_Information provided_

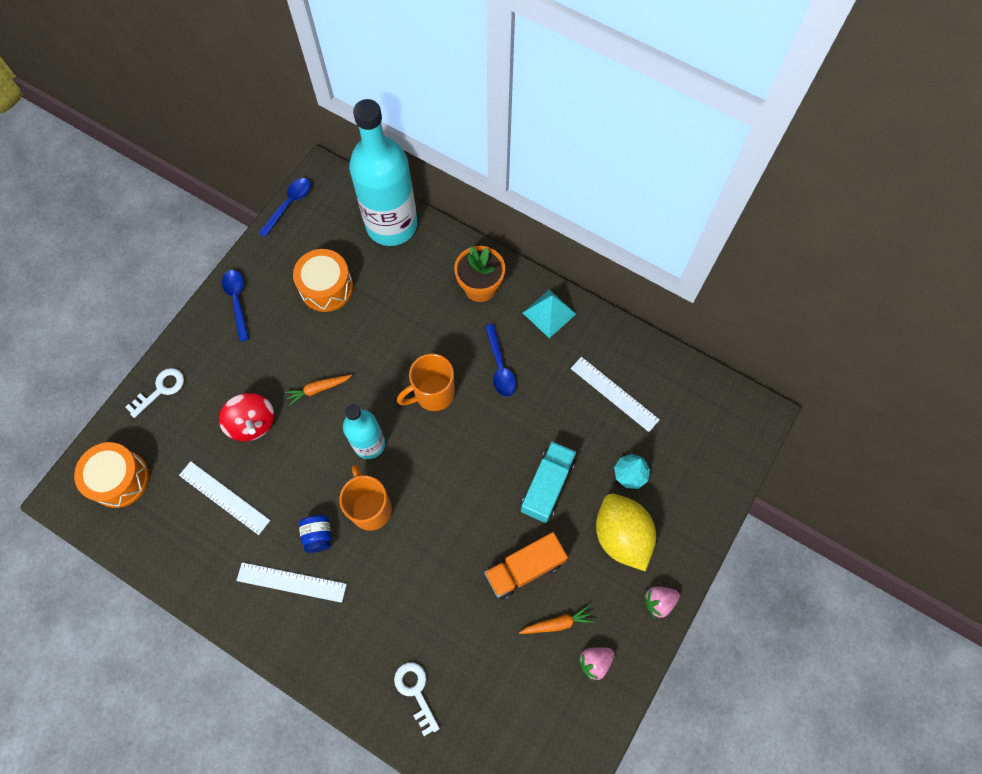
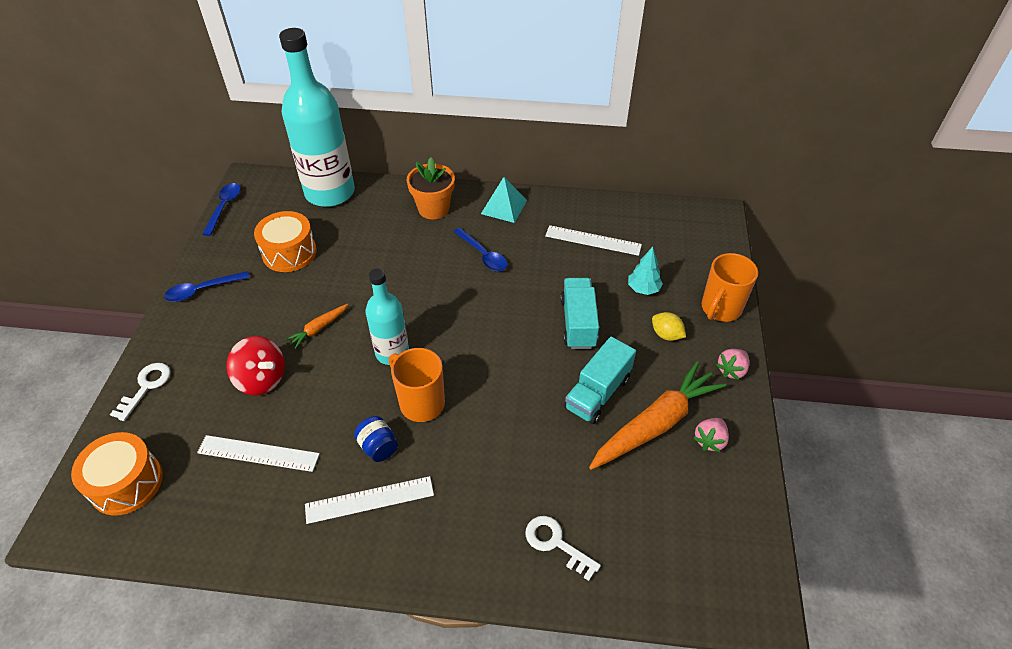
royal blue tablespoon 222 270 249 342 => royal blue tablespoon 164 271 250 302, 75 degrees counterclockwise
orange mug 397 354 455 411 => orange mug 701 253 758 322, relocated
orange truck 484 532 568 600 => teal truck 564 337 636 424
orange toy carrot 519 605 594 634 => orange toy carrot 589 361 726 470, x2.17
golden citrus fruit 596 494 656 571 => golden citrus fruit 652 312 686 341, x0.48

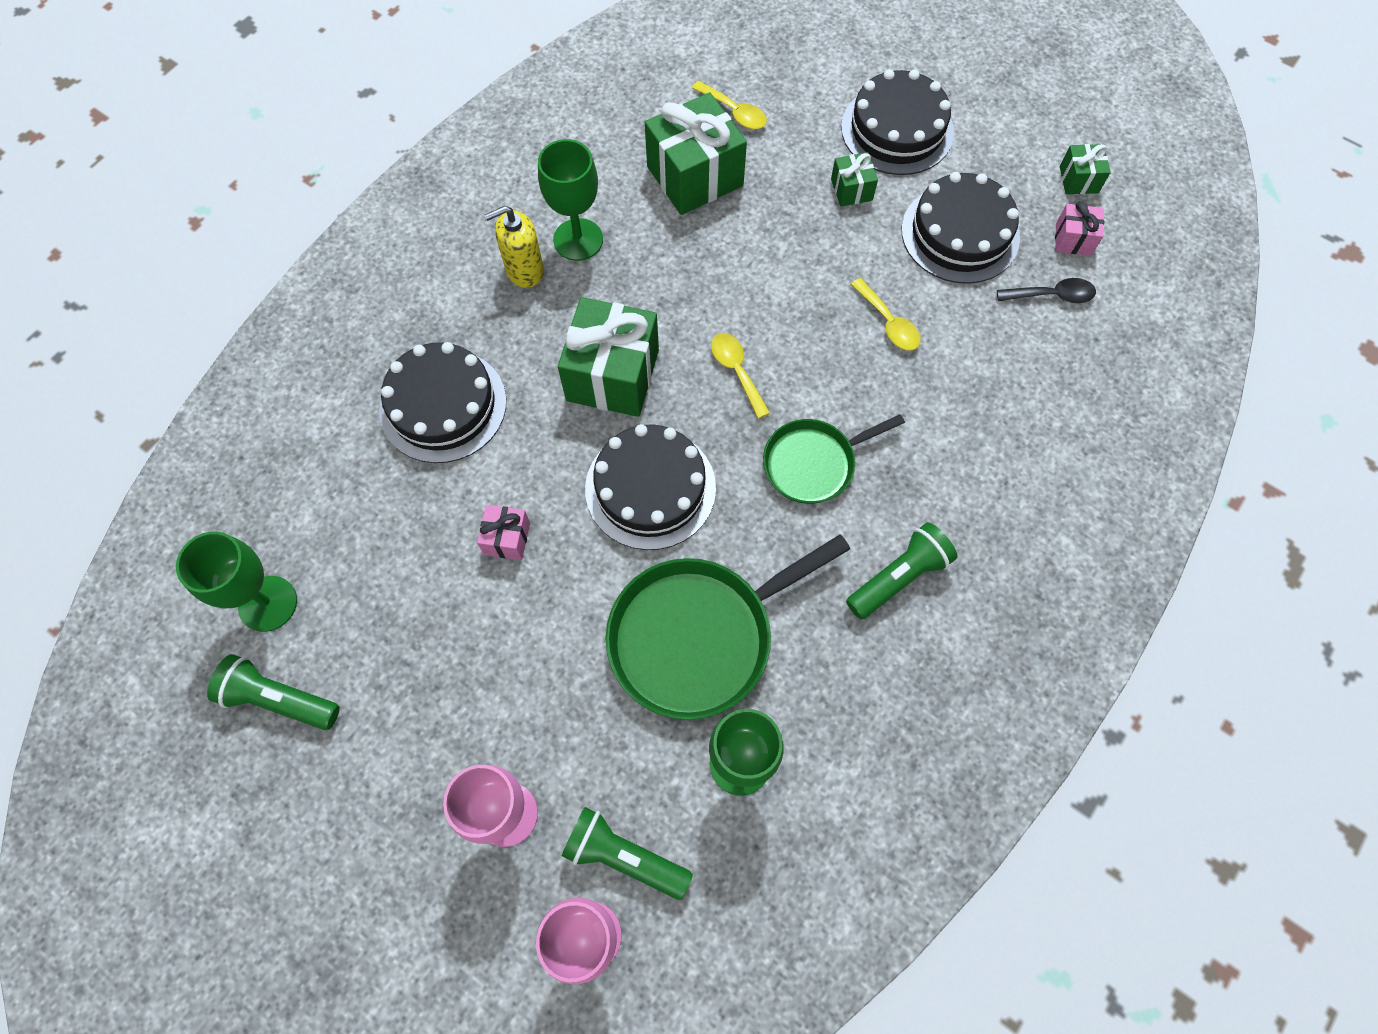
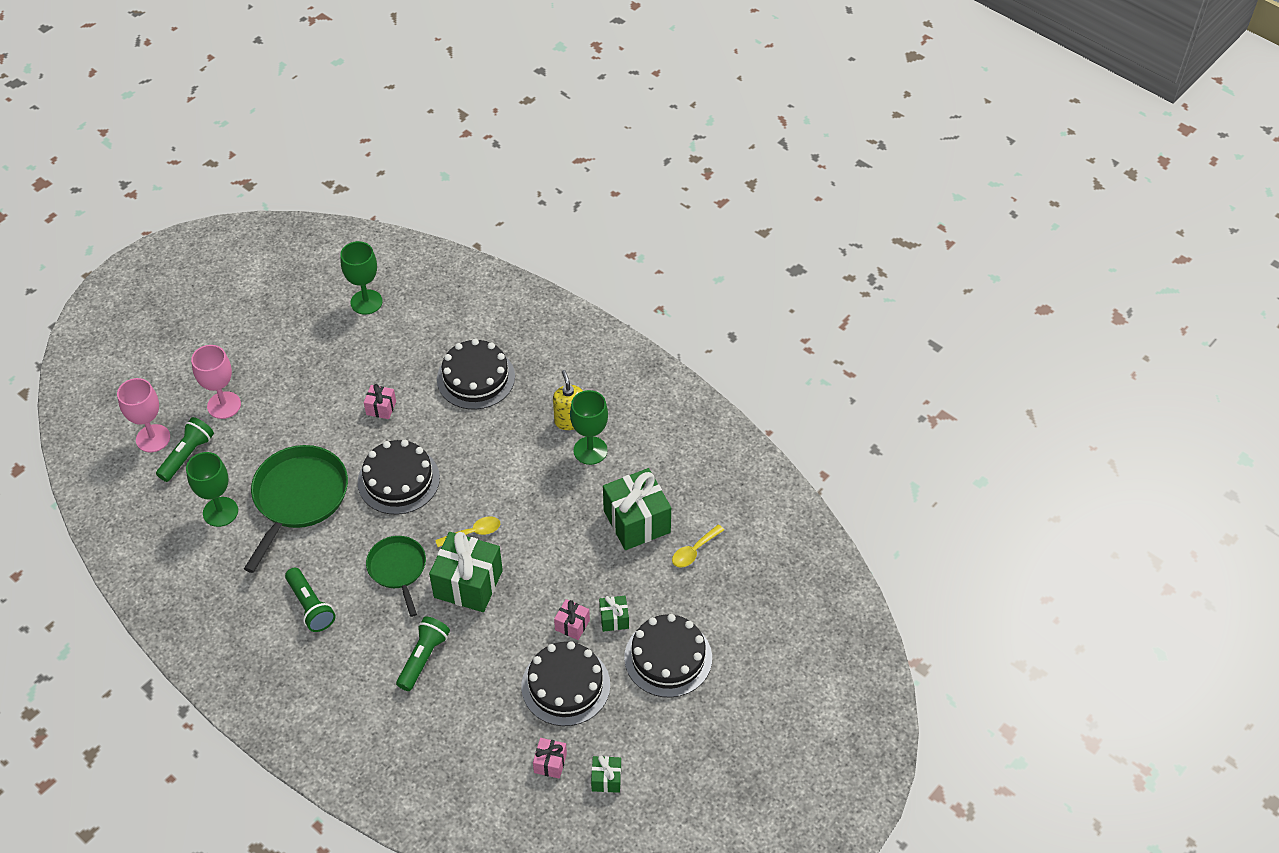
emerald flashlight 207 654 340 730 => emerald flashlight 396 616 450 691, relocated
emerald wrapped gift 558 297 659 417 => emerald wrapped gift 429 532 503 612, relocated
emerald pan 605 534 850 720 => emerald pan 244 445 348 573, 45 degrees clockwise
golden tablespoon 851 278 921 350 => nothing
ebony tablespoon 997 278 1096 303 => nothing
nothing => rosy wrapped gift 554 599 590 640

_Try it_
Report how many lines in the listing above have the string "orange" in them; write the number only.

_Solution for this exercise_
3